The full listing must be reproduced exactly as given.

•••••

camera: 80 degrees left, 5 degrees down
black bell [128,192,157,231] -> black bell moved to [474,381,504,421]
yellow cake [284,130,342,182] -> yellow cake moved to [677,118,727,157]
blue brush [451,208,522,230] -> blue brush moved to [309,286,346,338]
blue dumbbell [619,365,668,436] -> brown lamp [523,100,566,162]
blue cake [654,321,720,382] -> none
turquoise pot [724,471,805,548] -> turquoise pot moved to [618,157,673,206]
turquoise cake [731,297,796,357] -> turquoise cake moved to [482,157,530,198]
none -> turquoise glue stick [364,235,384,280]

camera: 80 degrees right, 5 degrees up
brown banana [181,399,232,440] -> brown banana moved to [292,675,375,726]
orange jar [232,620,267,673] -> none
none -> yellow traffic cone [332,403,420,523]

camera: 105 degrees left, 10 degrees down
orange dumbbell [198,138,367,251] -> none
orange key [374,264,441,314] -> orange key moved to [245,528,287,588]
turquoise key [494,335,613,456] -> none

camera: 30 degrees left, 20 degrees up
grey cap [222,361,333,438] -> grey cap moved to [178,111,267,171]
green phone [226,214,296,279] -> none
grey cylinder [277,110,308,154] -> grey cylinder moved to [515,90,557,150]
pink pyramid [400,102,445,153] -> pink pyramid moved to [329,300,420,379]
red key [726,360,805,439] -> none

•••••

▶ Written response
camera: 80 degrees left, 5 degrees down
black bell [128,192,157,231] -> black bell moved to [474,381,504,421]
yellow cake [284,130,342,182] -> yellow cake moved to [677,118,727,157]
blue brush [451,208,522,230] -> blue brush moved to [309,286,346,338]
blue dumbbell [619,365,668,436] -> brown lamp [523,100,566,162]
blue cake [654,321,720,382] -> none
turquoise pot [724,471,805,548] -> turquoise pot moved to [618,157,673,206]
turquoise cake [731,297,796,357] -> turquoise cake moved to [482,157,530,198]
none -> turquoise glue stick [364,235,384,280]

camera: 80 degrees right, 5 degrees up
brown banana [181,399,232,440] -> brown banana moved to [292,675,375,726]
orange jar [232,620,267,673] -> none
none -> yellow traffic cone [332,403,420,523]

camera: 105 degrees left, 10 degrees down
orange dumbbell [198,138,367,251] -> none
orange key [374,264,441,314] -> orange key moved to [245,528,287,588]
turquoise key [494,335,613,456] -> none

camera: 30 degrees left, 20 degrees up
grey cap [222,361,333,438] -> grey cap moved to [178,111,267,171]
green phone [226,214,296,279] -> none
grey cylinder [277,110,308,154] -> grey cylinder moved to [515,90,557,150]
pink pyramid [400,102,445,153] -> pink pyramid moved to [329,300,420,379]
red key [726,360,805,439] -> none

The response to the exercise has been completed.